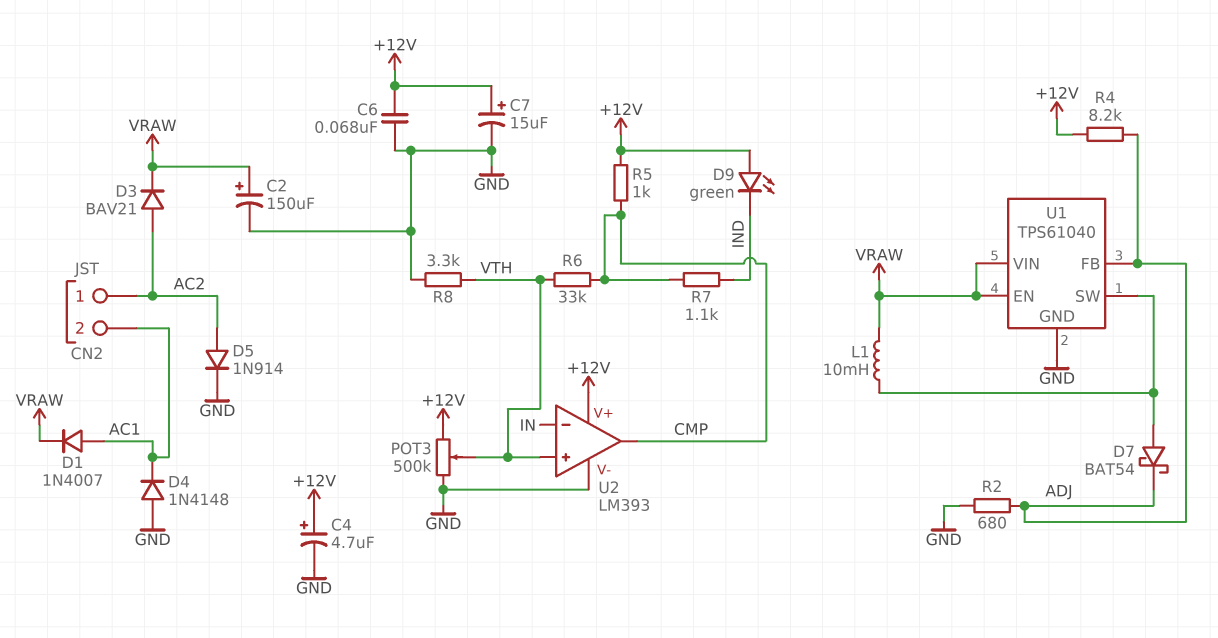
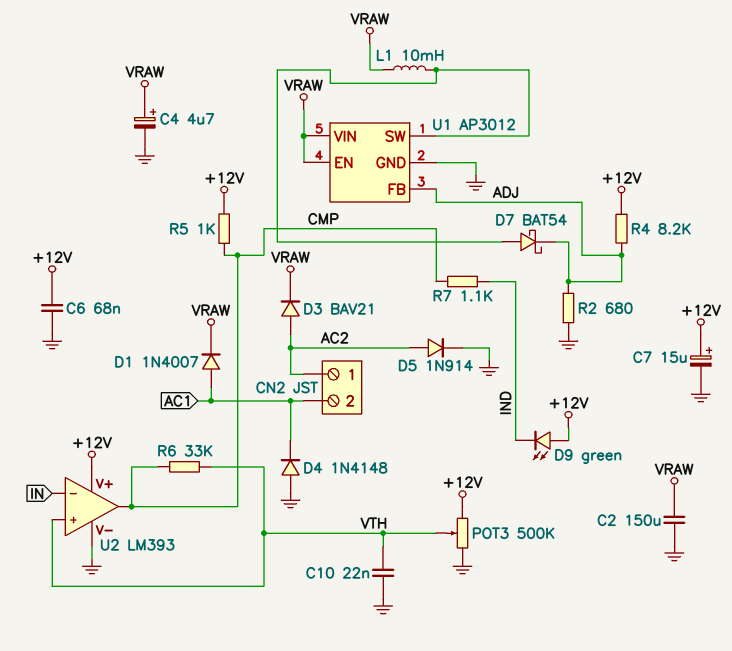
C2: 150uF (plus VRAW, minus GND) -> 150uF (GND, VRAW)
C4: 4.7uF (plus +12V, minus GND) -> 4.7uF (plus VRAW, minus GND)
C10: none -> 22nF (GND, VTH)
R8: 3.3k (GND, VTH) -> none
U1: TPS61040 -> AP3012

> _What to do_
Go through the entries above and write them out again exactly, images left behind.

> _Response_
C2: 150uF (plus VRAW, minus GND) -> 150uF (GND, VRAW)
C4: 4.7uF (plus +12V, minus GND) -> 4.7uF (plus VRAW, minus GND)
C10: none -> 22nF (GND, VTH)
R8: 3.3k (GND, VTH) -> none
U1: TPS61040 -> AP3012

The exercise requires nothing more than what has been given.